__TASK GOAL__
The following data has a line with "purple square: moved 5 px right" and a line with "red hexagon: moved 81 px down". Write out exactly those lines and all the lines between them.

__Shape state transition data__
● ● ● ●
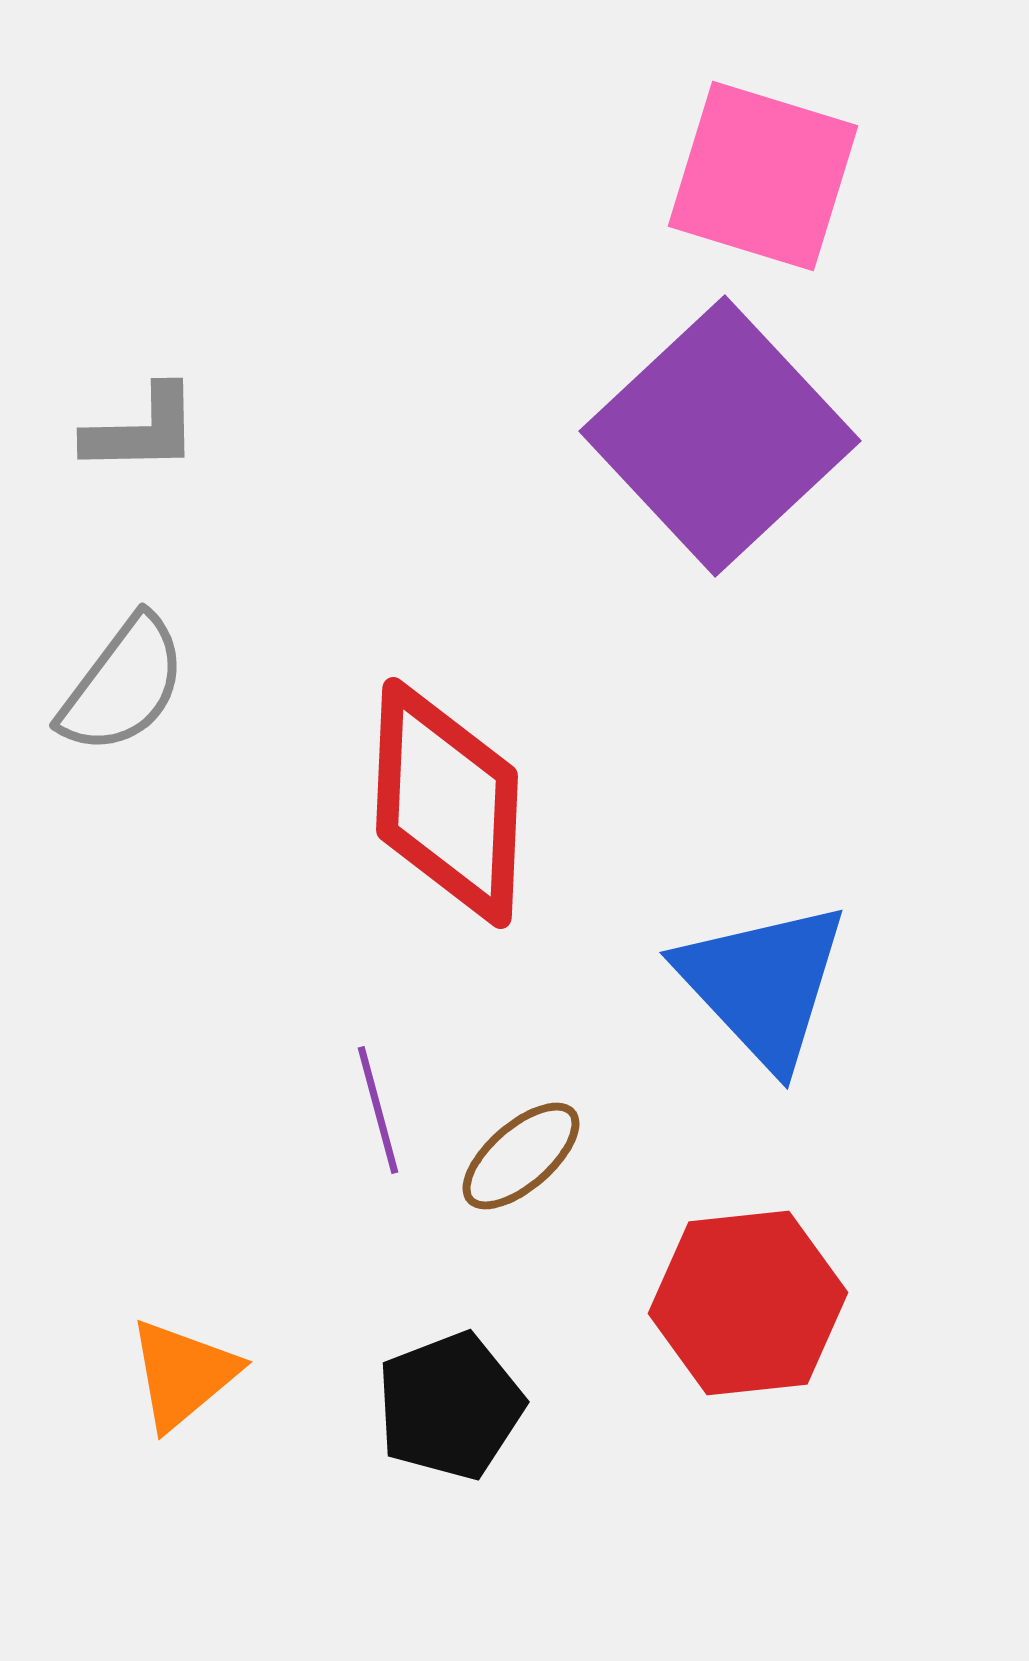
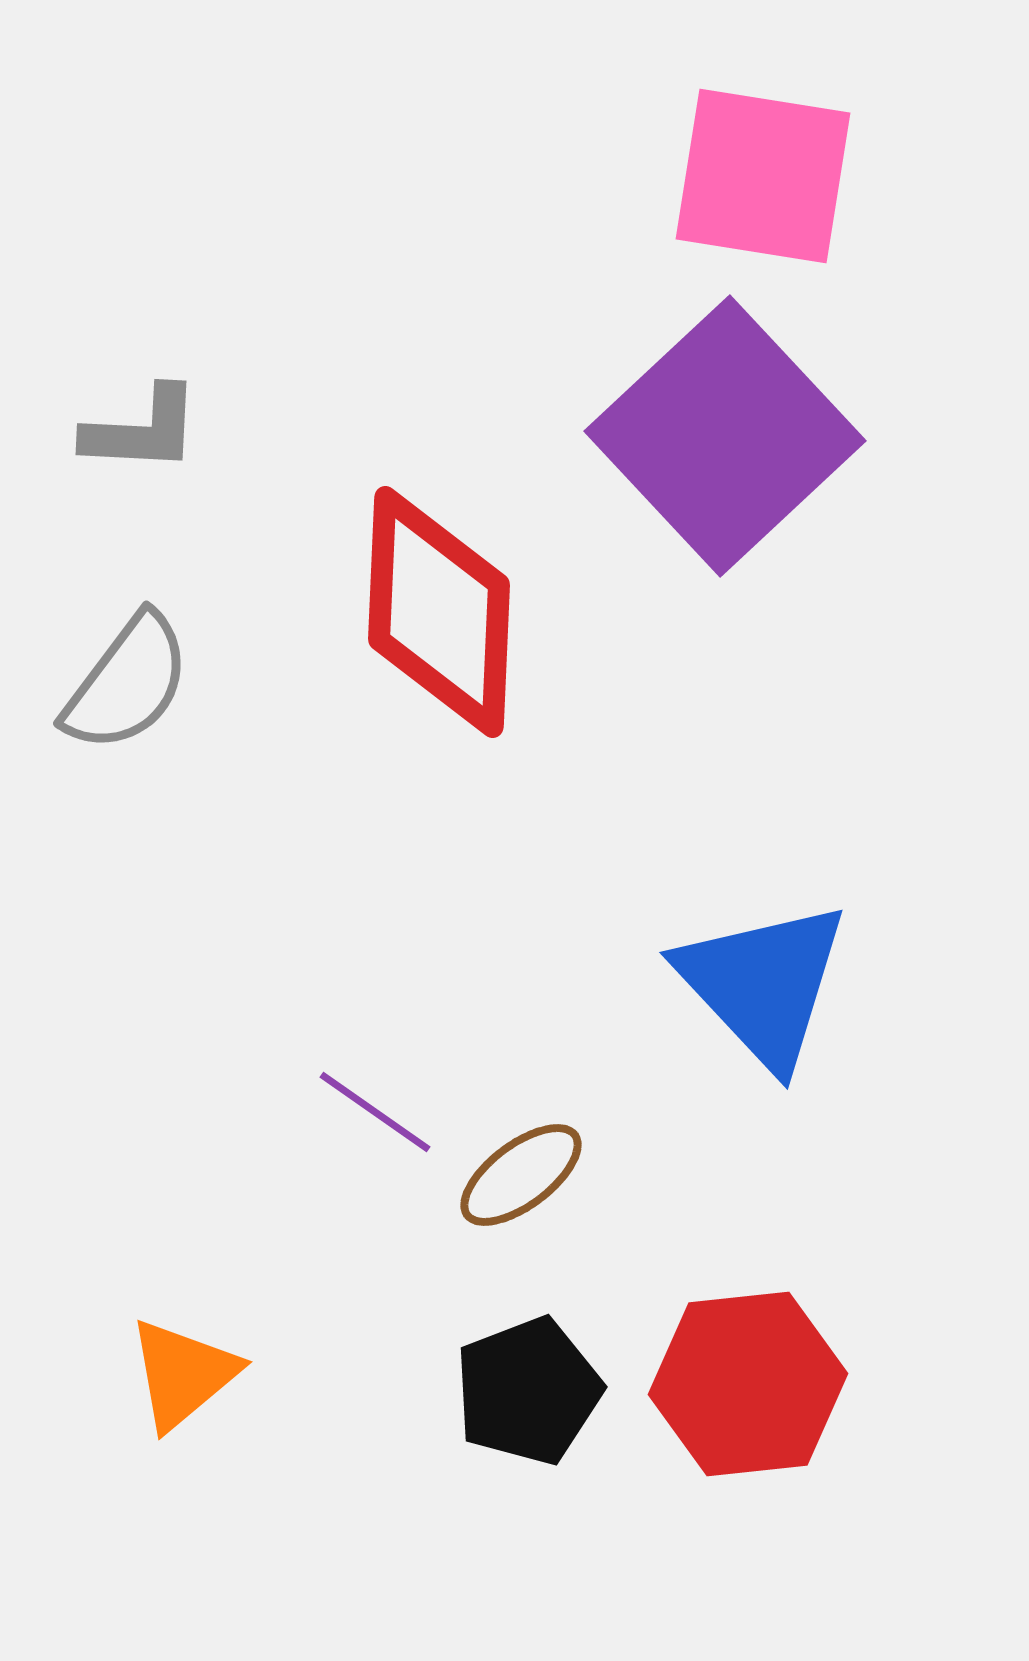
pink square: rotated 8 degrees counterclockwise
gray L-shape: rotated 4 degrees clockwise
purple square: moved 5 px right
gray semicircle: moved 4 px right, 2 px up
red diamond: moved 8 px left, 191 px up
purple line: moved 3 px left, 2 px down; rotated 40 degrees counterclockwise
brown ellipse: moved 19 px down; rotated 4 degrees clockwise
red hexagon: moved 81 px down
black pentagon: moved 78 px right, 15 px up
● ● ● ●
__OUTPUT BELOW__
purple square: moved 5 px right
gray semicircle: moved 4 px right, 2 px up
red diamond: moved 8 px left, 191 px up
purple line: moved 3 px left, 2 px down; rotated 40 degrees counterclockwise
brown ellipse: moved 19 px down; rotated 4 degrees clockwise
red hexagon: moved 81 px down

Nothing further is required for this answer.